[Exercise instructions]
In the entries below, find the line with "(242, 195) = (367, 218): purple" and print exactly every line from there up to and including the line with "(645, 337) = (474, 687): brown", with no other lines.

[Records]
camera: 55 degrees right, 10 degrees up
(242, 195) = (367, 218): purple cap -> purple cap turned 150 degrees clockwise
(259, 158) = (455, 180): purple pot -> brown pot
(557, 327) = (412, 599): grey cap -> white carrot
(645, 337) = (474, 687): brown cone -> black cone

---

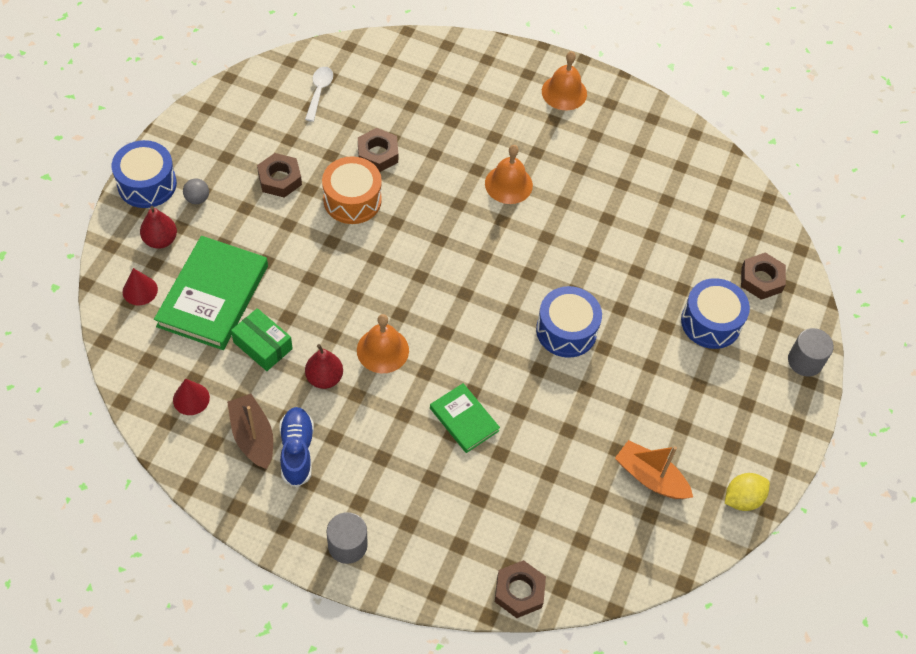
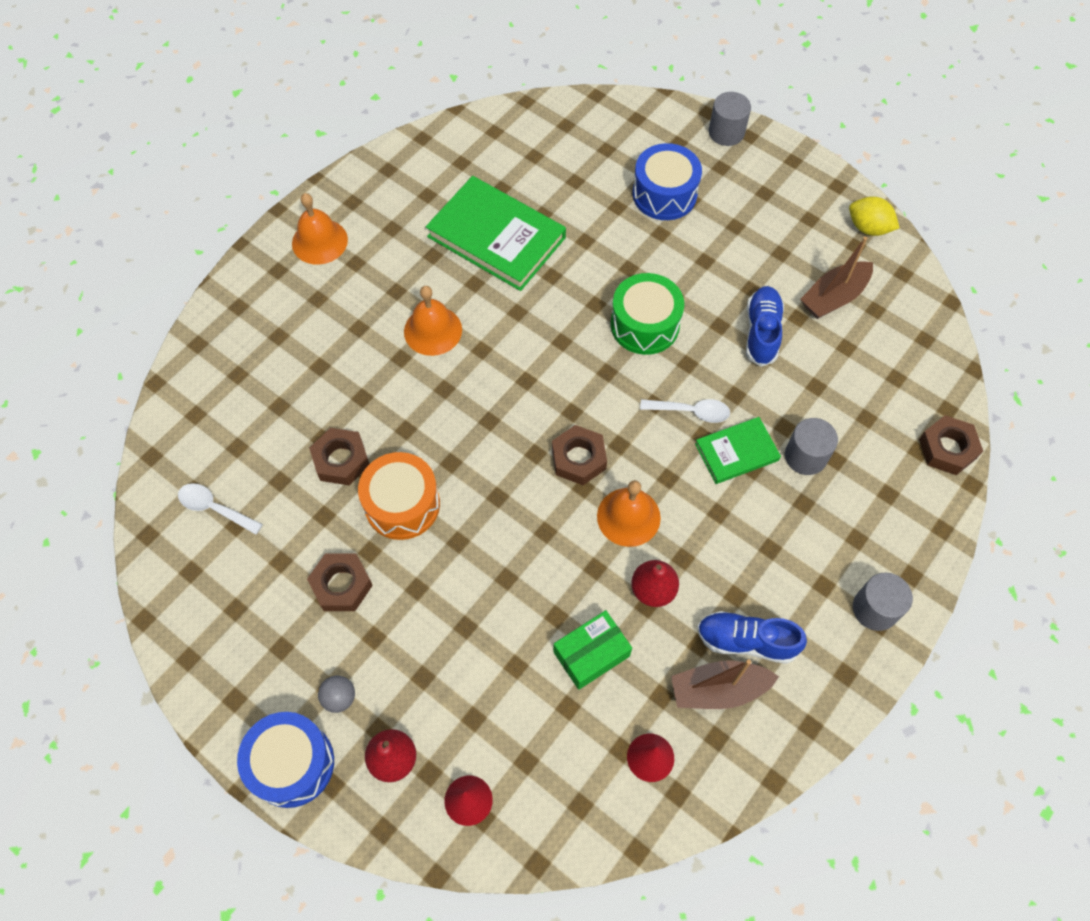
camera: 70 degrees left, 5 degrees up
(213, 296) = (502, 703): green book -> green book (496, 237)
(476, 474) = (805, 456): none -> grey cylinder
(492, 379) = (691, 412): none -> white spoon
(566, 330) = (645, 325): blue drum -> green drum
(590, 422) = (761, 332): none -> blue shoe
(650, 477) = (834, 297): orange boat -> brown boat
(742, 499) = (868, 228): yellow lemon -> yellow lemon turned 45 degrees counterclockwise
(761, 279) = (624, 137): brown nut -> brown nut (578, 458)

...

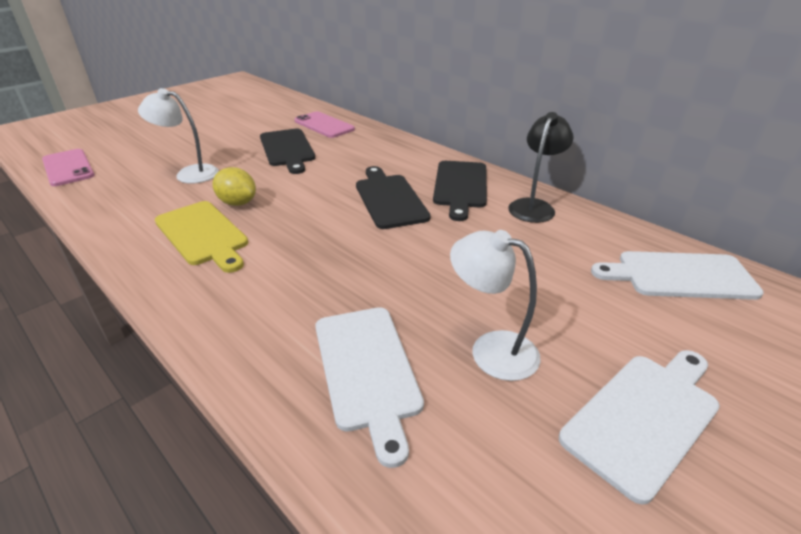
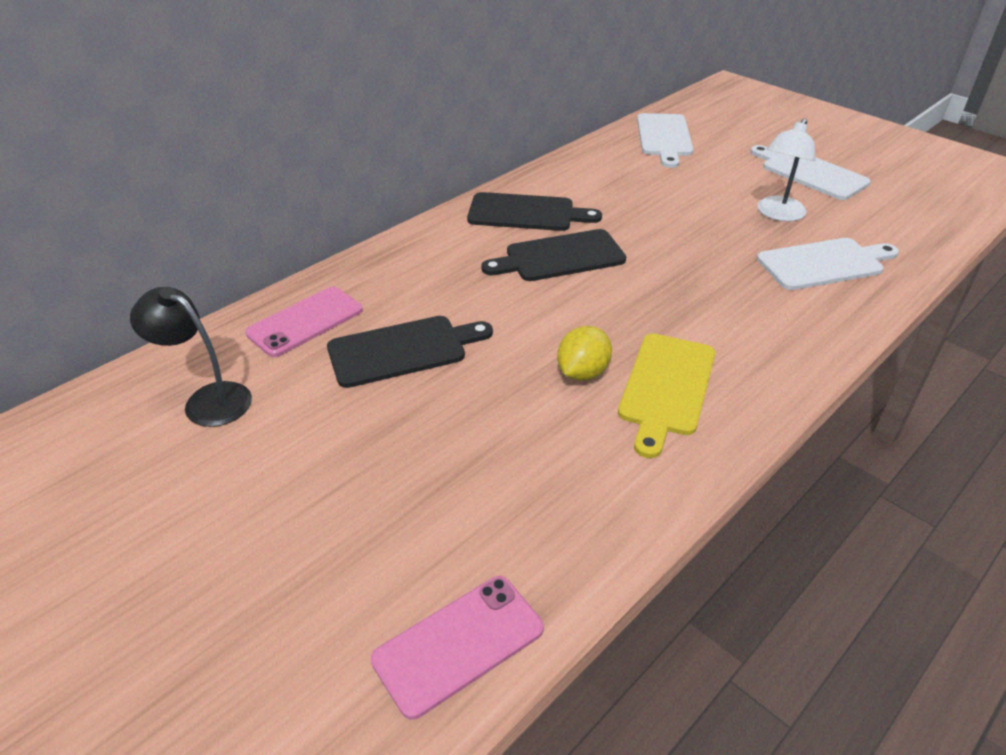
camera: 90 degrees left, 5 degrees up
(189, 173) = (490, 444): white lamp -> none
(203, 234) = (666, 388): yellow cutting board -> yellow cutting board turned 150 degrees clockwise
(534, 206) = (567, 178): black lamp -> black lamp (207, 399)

[Your solution]
(242, 195) = (367, 218): purple cap -> purple cap turned 150 degrees clockwise
(259, 158) = (455, 180): purple pot -> brown pot
(557, 327) = (412, 599): grey cap -> white carrot
(645, 337) = (474, 687): brown cone -> black cone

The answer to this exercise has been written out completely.